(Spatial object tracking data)
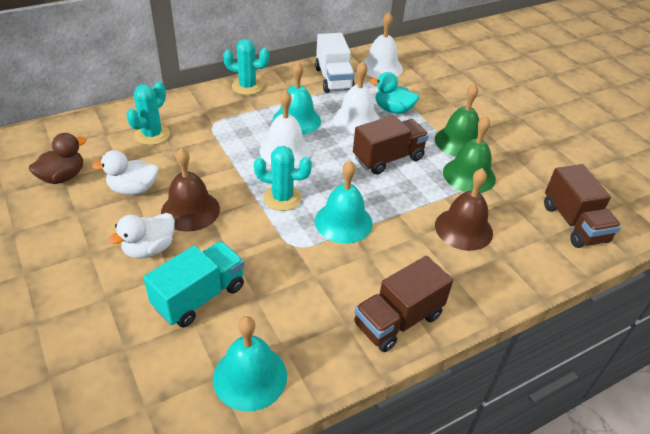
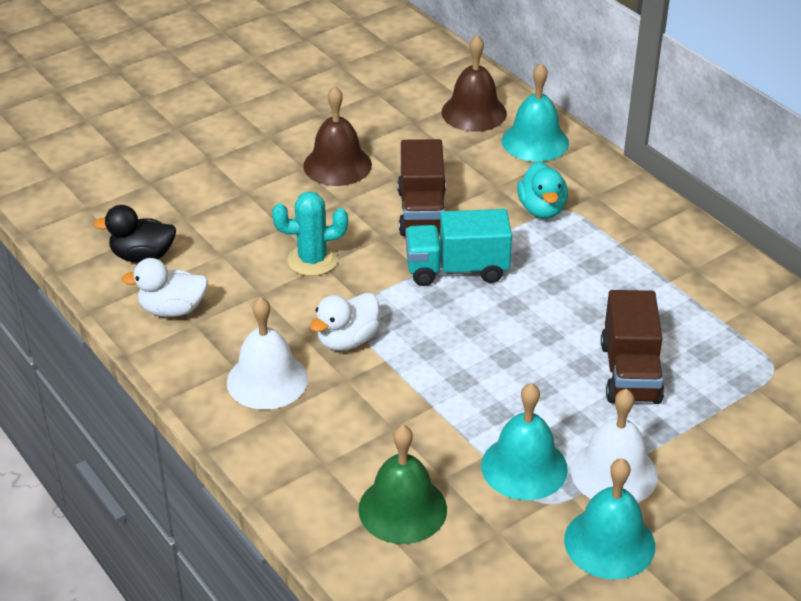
black duck: 0 -> 1
brown duck: 1 -> 0
brown truck: 3 -> 2
green bell: 2 -> 1
turquoise cactus: 3 -> 1
white bell: 3 -> 2
white truck: 1 -> 0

(Activity):
What's needed is a word-for-word copy of the lines from the one holding "brown duck: 1 -> 0" through the final line of the data.

(Completed exercise):
brown duck: 1 -> 0
brown truck: 3 -> 2
green bell: 2 -> 1
turquoise cactus: 3 -> 1
white bell: 3 -> 2
white truck: 1 -> 0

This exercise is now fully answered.